[Object matching data]
┌────────

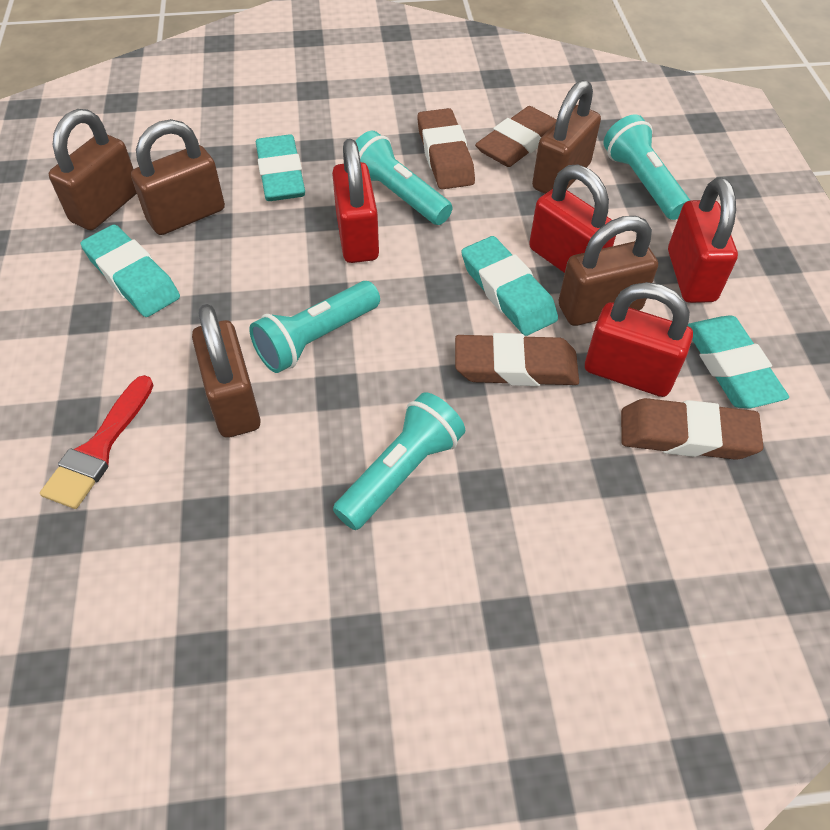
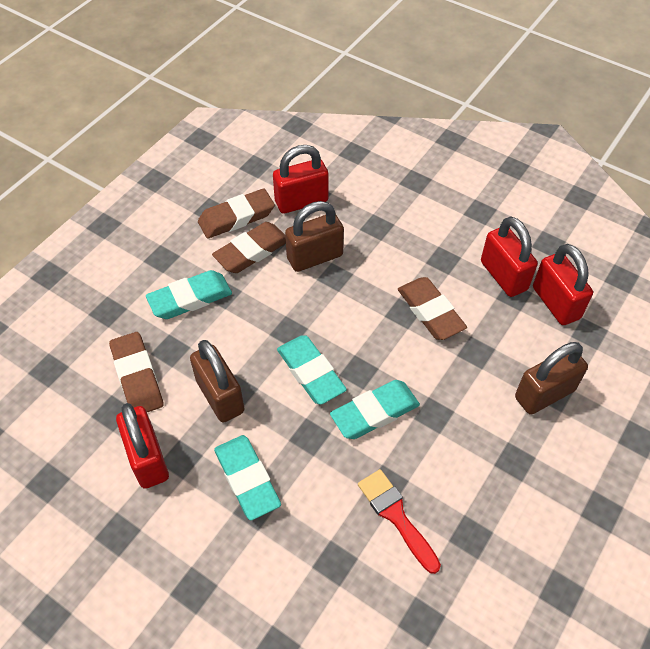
brown padlock: 5 -> 3
turquoise flashlight: 4 -> 0

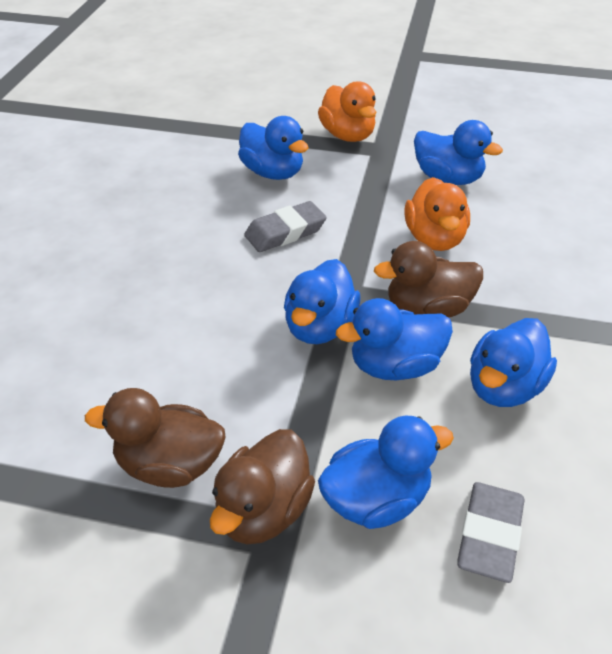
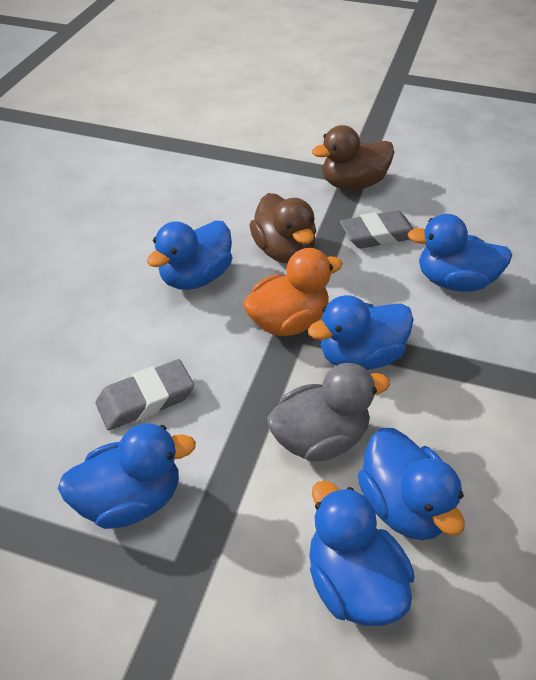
brown duck: 3 -> 2
grey duck: 0 -> 1
orange duck: 2 -> 1

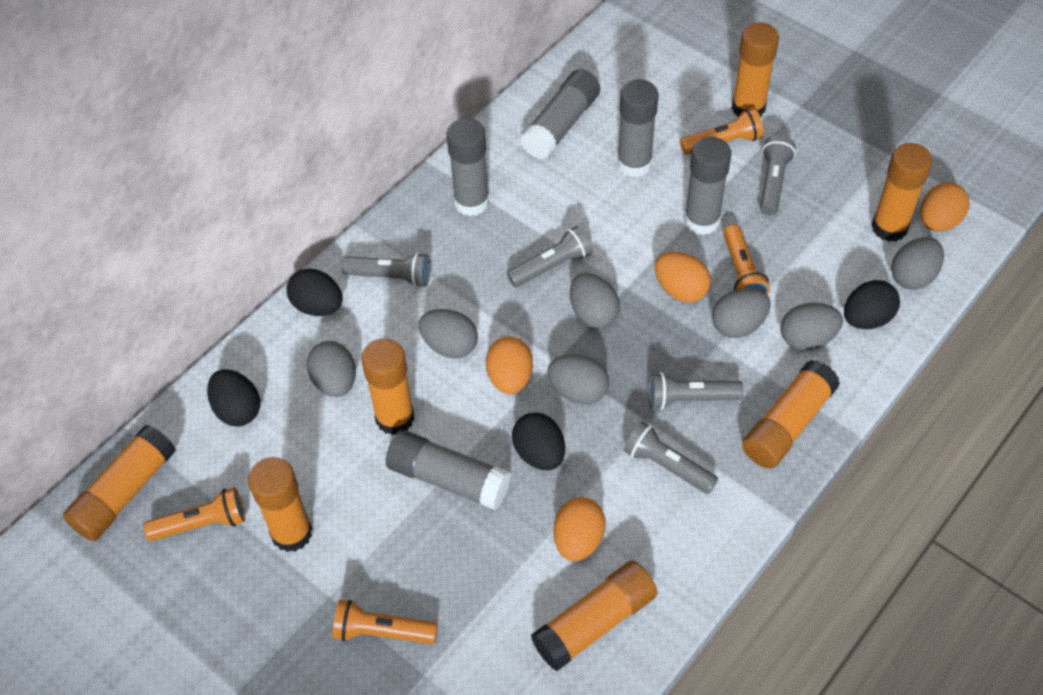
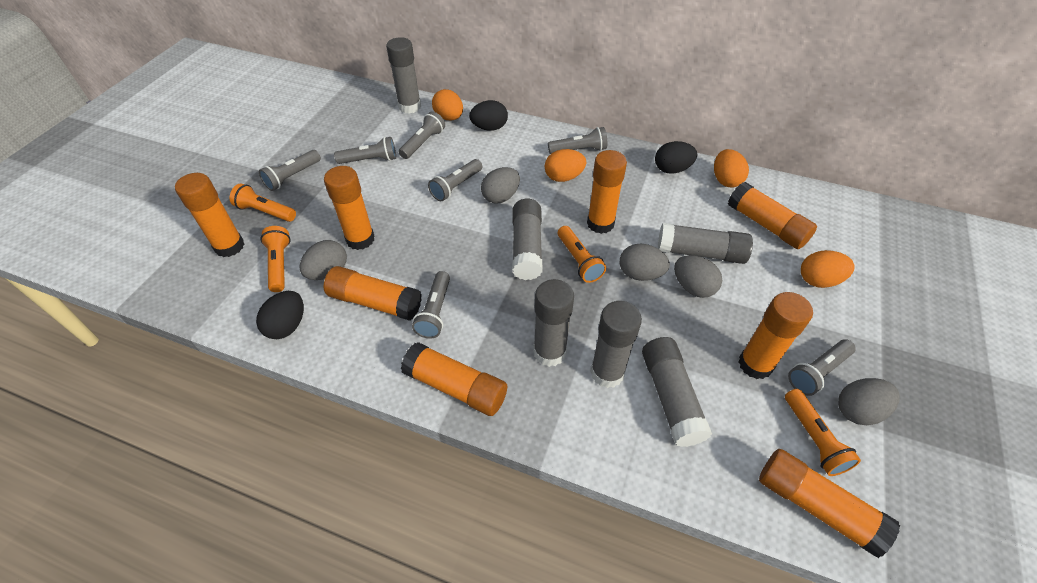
black egg: 4 -> 3
grey egg: 7 -> 5
grey flashlight: 5 -> 7
grey glue stick: 5 -> 6
orange glue stick: 7 -> 8

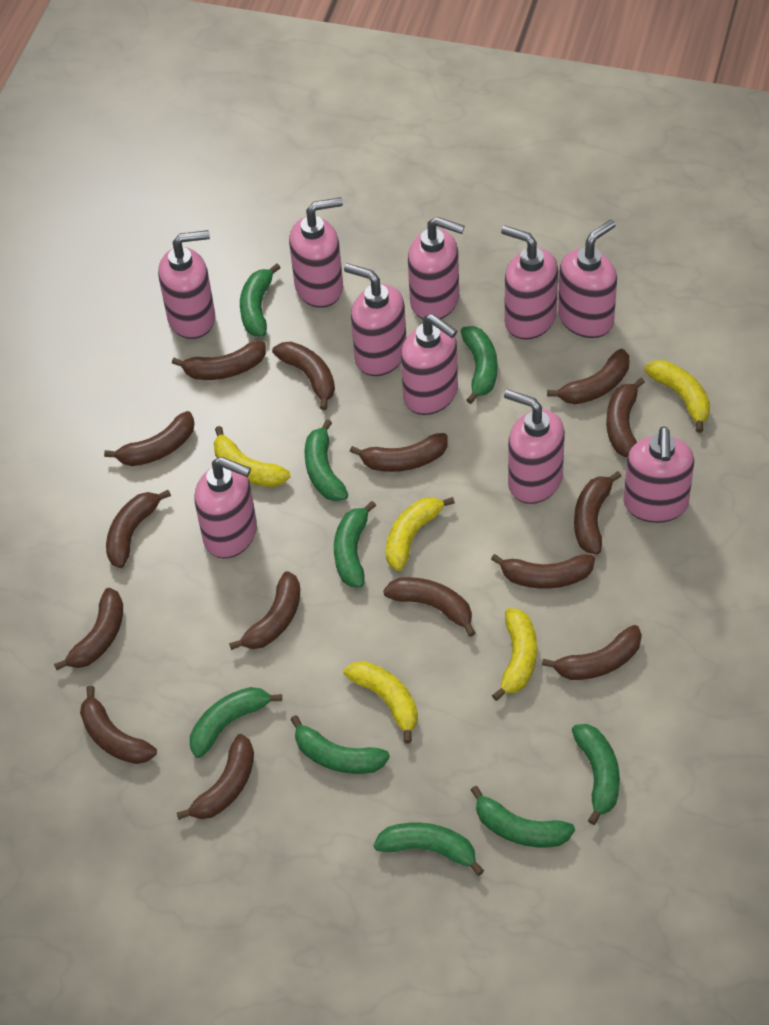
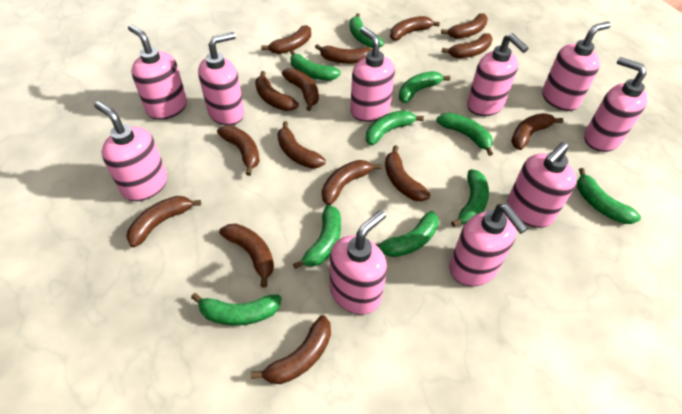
green banana: 9 -> 10
yellow banana: 5 -> 0

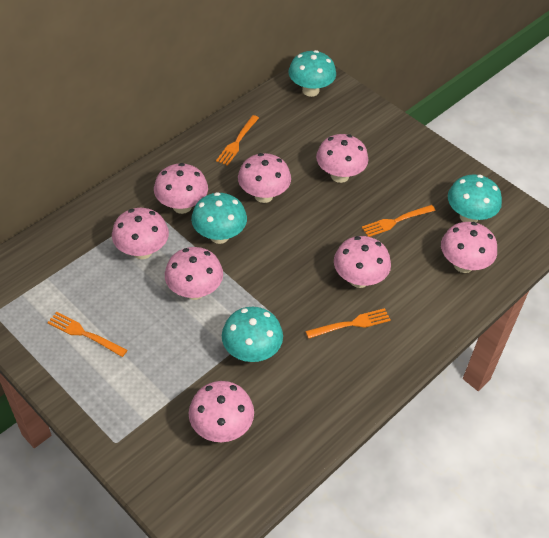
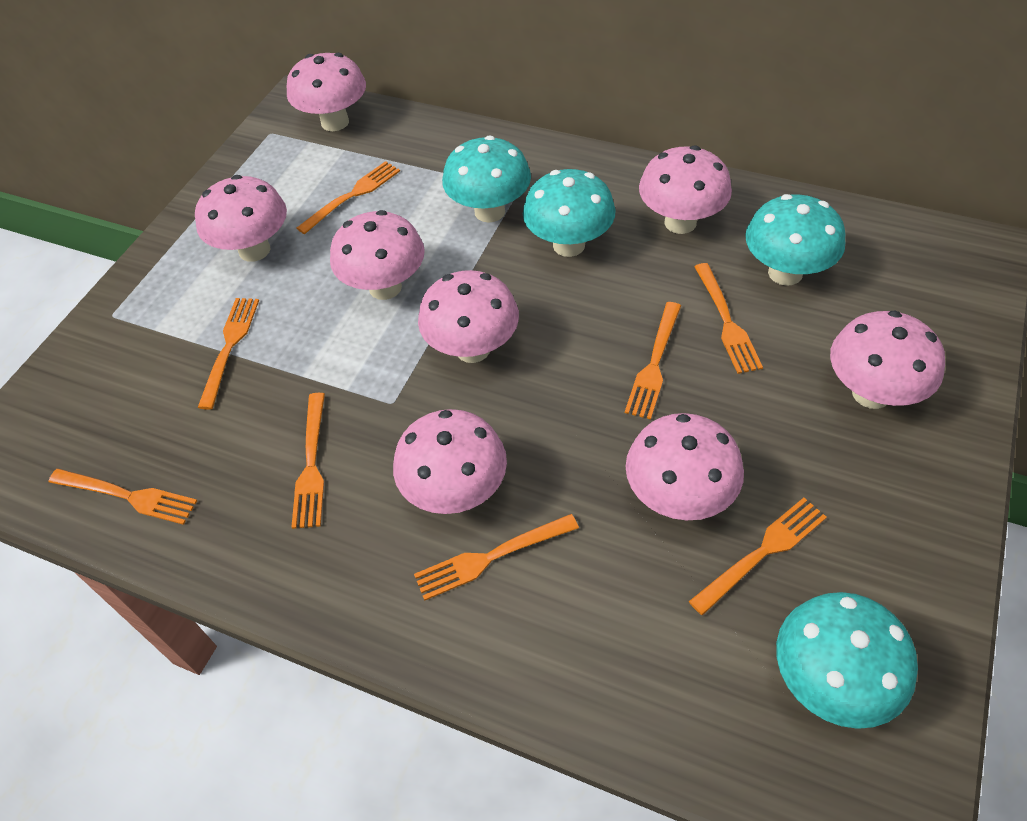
orange fork: 4 -> 8

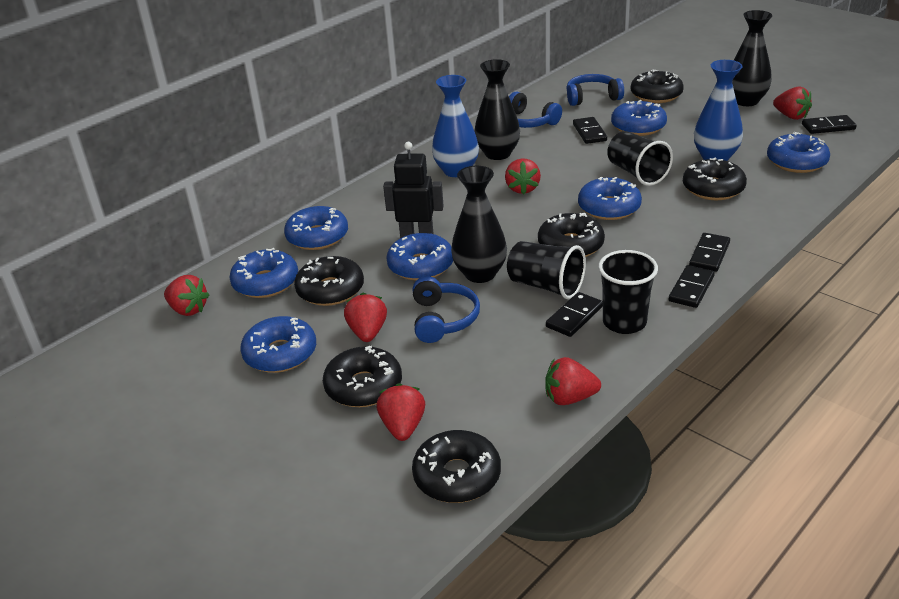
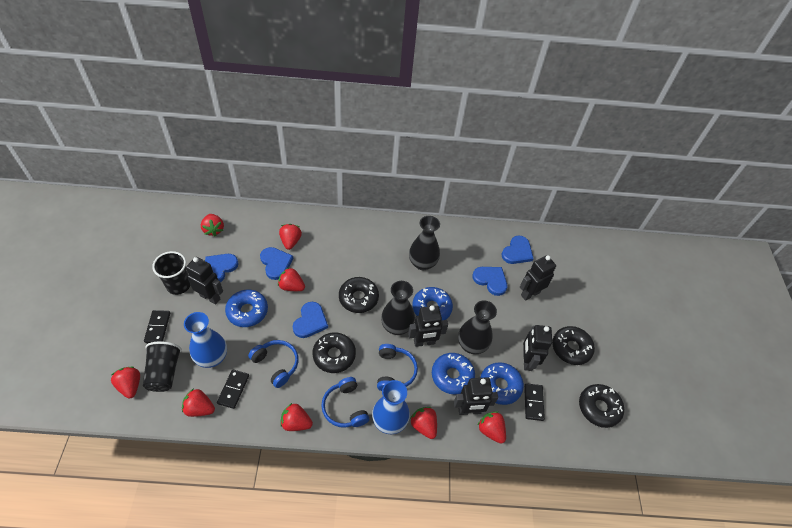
black cup: 3 -> 2
black domino: 5 -> 3
black donut: 6 -> 4
black robot: 1 -> 5
blue donut: 7 -> 4
blue heart: 0 -> 5
red strawberry: 6 -> 8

└────────

Although the records above include pictures, the copy must contain only their exact text.

brown padlock: 5 -> 3
turquoise flashlight: 4 -> 0

brown duck: 3 -> 2
grey duck: 0 -> 1
orange duck: 2 -> 1

black egg: 4 -> 3
grey egg: 7 -> 5
grey flashlight: 5 -> 7
grey glue stick: 5 -> 6
orange glue stick: 7 -> 8

green banana: 9 -> 10
yellow banana: 5 -> 0

orange fork: 4 -> 8

black cup: 3 -> 2
black domino: 5 -> 3
black donut: 6 -> 4
black robot: 1 -> 5
blue donut: 7 -> 4
blue heart: 0 -> 5
red strawberry: 6 -> 8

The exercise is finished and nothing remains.